** begin Rows **
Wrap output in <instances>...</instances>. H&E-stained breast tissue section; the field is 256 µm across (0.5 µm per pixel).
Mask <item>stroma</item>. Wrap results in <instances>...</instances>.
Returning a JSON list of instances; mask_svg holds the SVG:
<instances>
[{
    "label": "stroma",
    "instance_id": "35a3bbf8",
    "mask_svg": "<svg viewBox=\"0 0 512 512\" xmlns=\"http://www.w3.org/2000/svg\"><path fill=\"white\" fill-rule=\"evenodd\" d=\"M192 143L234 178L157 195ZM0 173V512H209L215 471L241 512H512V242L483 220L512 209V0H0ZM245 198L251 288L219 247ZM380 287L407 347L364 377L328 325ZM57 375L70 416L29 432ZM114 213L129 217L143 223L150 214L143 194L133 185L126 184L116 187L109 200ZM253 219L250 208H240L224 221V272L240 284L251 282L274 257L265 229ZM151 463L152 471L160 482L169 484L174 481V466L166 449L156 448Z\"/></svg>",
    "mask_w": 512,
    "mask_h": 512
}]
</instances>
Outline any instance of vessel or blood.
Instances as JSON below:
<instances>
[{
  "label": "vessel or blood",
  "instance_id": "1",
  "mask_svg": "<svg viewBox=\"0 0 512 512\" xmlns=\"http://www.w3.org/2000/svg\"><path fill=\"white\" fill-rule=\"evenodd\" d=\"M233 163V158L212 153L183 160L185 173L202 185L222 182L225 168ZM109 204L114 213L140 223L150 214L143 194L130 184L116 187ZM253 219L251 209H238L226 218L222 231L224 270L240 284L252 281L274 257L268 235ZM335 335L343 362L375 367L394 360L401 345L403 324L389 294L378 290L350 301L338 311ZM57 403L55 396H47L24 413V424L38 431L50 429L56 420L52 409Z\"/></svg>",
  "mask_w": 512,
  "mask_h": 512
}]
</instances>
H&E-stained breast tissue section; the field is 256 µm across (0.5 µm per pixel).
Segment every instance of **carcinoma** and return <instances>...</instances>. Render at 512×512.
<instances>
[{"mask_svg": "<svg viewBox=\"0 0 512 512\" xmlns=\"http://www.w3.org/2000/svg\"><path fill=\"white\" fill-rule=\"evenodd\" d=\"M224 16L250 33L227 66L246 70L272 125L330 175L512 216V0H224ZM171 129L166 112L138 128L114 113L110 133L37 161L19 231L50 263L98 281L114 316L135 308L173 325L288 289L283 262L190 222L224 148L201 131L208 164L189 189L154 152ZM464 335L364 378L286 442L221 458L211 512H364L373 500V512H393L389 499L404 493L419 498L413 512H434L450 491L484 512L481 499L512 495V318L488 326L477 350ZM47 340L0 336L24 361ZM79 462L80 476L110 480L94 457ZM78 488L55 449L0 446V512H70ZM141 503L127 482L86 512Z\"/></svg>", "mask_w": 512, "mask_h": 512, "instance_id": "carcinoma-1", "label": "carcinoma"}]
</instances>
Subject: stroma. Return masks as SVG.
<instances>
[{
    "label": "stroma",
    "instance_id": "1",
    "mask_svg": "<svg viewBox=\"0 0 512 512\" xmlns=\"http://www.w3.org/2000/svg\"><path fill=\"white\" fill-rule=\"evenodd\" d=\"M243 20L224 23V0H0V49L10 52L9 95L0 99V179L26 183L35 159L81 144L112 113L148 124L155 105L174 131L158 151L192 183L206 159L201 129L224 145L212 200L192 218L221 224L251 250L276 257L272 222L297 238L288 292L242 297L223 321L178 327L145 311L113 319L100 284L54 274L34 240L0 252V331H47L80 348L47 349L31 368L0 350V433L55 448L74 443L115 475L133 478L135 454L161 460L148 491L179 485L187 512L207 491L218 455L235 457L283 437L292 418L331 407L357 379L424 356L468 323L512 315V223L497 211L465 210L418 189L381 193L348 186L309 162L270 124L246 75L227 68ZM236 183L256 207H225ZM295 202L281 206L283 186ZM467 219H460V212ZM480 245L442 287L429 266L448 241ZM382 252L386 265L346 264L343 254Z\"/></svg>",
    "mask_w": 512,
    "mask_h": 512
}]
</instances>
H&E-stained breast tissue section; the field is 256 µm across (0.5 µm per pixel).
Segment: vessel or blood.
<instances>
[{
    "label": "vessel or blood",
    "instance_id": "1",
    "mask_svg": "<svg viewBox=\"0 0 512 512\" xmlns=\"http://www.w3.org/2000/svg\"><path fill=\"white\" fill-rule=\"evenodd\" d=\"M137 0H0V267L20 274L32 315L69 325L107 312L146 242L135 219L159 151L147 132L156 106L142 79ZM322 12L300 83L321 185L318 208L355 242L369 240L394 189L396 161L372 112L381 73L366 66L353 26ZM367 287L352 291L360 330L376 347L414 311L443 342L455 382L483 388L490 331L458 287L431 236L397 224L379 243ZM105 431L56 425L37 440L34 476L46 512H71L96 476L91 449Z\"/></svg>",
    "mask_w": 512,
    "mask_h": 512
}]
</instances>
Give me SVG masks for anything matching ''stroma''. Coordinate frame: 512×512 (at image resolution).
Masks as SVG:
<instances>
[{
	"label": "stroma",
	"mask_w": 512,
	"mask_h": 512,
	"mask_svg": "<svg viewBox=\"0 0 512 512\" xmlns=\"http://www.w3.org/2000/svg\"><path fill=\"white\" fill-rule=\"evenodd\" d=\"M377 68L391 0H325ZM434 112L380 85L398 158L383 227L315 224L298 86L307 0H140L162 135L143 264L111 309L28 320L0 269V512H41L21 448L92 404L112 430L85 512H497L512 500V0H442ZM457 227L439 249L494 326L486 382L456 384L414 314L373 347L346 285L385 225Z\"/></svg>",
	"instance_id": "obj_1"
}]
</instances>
** end Rows **
Problem requirements => Repeat the listing in full, keeping every line exactly as it is.

Reply =>
Wrap output in <instances>...</instances>. H&E-stained breast tissue section; the field is 256 µm across (0.5 µm per pixel).
Mask <item>stroma</item>. Wrap results in <instances>...</instances>.
Returning a JSON list of instances; mask_svg holds the SVG:
<instances>
[{
    "label": "stroma",
    "instance_id": "35a3bbf8",
    "mask_svg": "<svg viewBox=\"0 0 512 512\" xmlns=\"http://www.w3.org/2000/svg\"><path fill=\"white\" fill-rule=\"evenodd\" d=\"M192 143L234 178L157 195ZM0 173V512H209L215 471L241 512H512V242L483 220L512 209V0H0ZM245 198L251 288L219 247ZM380 287L407 347L364 377L328 325ZM57 375L70 416L29 432ZM114 213L129 217L143 223L150 214L143 194L133 185L126 184L116 187L109 200ZM253 219L250 208H240L224 221V272L240 284L251 282L274 257L265 229ZM151 463L152 471L160 482L169 484L174 481V466L166 449L156 448Z\"/></svg>",
    "mask_w": 512,
    "mask_h": 512
}]
</instances>
Outline any instance of vessel or blood.
Instances as JSON below:
<instances>
[{
  "label": "vessel or blood",
  "instance_id": "1",
  "mask_svg": "<svg viewBox=\"0 0 512 512\" xmlns=\"http://www.w3.org/2000/svg\"><path fill=\"white\" fill-rule=\"evenodd\" d=\"M233 163V158L212 153L183 160L185 173L202 185L222 182L225 168ZM109 204L114 213L140 223L150 214L143 194L130 184L116 187ZM253 219L251 209H238L226 218L222 231L224 270L240 284L252 281L274 257L268 235ZM335 335L343 362L375 367L394 360L401 345L403 324L389 294L378 290L350 301L338 311ZM57 403L55 396H47L24 413V424L38 431L50 429L56 420L52 409Z\"/></svg>",
  "mask_w": 512,
  "mask_h": 512
}]
</instances>
H&E-stained breast tissue section; the field is 256 µm across (0.5 µm per pixel).
Segment every instance of **carcinoma** and return <instances>...</instances>. Render at 512×512.
<instances>
[{"mask_svg": "<svg viewBox=\"0 0 512 512\" xmlns=\"http://www.w3.org/2000/svg\"><path fill=\"white\" fill-rule=\"evenodd\" d=\"M224 16L250 33L227 66L246 70L272 125L330 175L512 216V0H224ZM171 129L166 112L138 128L114 113L110 133L37 161L19 231L50 263L98 281L114 316L135 308L173 325L288 289L283 262L190 222L224 148L201 131L208 164L189 189L154 152ZM464 335L364 378L286 442L221 458L211 512H364L373 500V512H393L389 499L404 493L419 498L413 512H434L450 491L484 512L481 499L512 495V318L488 326L477 350ZM47 340L0 336L24 361ZM79 462L80 476L110 480L94 457ZM78 488L55 449L0 446V512H70ZM141 503L127 482L86 512Z\"/></svg>", "mask_w": 512, "mask_h": 512, "instance_id": "carcinoma-1", "label": "carcinoma"}]
</instances>
Subject: stroma. Return masks as SVG.
<instances>
[{
    "label": "stroma",
    "instance_id": "1",
    "mask_svg": "<svg viewBox=\"0 0 512 512\" xmlns=\"http://www.w3.org/2000/svg\"><path fill=\"white\" fill-rule=\"evenodd\" d=\"M243 20L224 23V0H0V49L10 52L9 95L0 99V179L26 183L35 159L81 144L112 113L148 124L155 105L174 131L158 151L192 183L206 159L201 129L224 145L212 200L192 218L221 224L251 250L276 257L272 222L297 238L288 292L242 297L223 321L178 327L145 311L113 319L100 284L54 274L34 240L0 252V331H47L80 348L47 349L31 368L0 350V433L55 448L74 443L115 475L133 478L135 454L161 460L148 491L179 485L187 512L207 491L218 455L235 457L283 437L292 418L331 407L357 379L424 356L468 323L512 315V223L497 211L465 210L418 189L381 193L348 186L309 162L270 124L246 75L227 68ZM236 183L256 207H225ZM295 202L281 206L283 186ZM467 219H460V212ZM480 245L442 287L429 266L448 241ZM382 252L386 265L346 264L343 254Z\"/></svg>",
    "mask_w": 512,
    "mask_h": 512
}]
</instances>
H&E-stained breast tissue section; the field is 256 µm across (0.5 µm per pixel).
Segment: vessel or blood.
<instances>
[{
    "label": "vessel or blood",
    "instance_id": "1",
    "mask_svg": "<svg viewBox=\"0 0 512 512\" xmlns=\"http://www.w3.org/2000/svg\"><path fill=\"white\" fill-rule=\"evenodd\" d=\"M137 0H0V267L20 274L32 315L69 325L107 312L146 242L135 219L159 151L147 132L156 106L142 79ZM322 12L300 83L321 185L318 208L355 242L369 240L394 189L396 161L372 112L381 73L366 66L353 26ZM367 287L352 291L360 330L376 347L414 311L443 342L455 382L483 388L490 331L458 287L431 236L397 224L379 243ZM105 431L56 425L37 440L34 476L46 512H71L96 476L91 449Z\"/></svg>",
    "mask_w": 512,
    "mask_h": 512
}]
</instances>
Give me SVG masks for anything matching ''stroma''. Coordinate frame: 512×512 (at image resolution).
Masks as SVG:
<instances>
[{
	"label": "stroma",
	"mask_w": 512,
	"mask_h": 512,
	"mask_svg": "<svg viewBox=\"0 0 512 512\" xmlns=\"http://www.w3.org/2000/svg\"><path fill=\"white\" fill-rule=\"evenodd\" d=\"M377 68L391 0H325ZM434 112L380 85L398 158L383 227L315 224L298 86L307 0H140L162 135L143 264L111 309L28 320L0 269V512H41L21 448L92 404L112 430L85 512H497L512 500V0H442ZM457 227L439 249L494 326L486 382L456 384L414 314L373 347L346 285L385 225Z\"/></svg>",
	"instance_id": "obj_1"
}]
</instances>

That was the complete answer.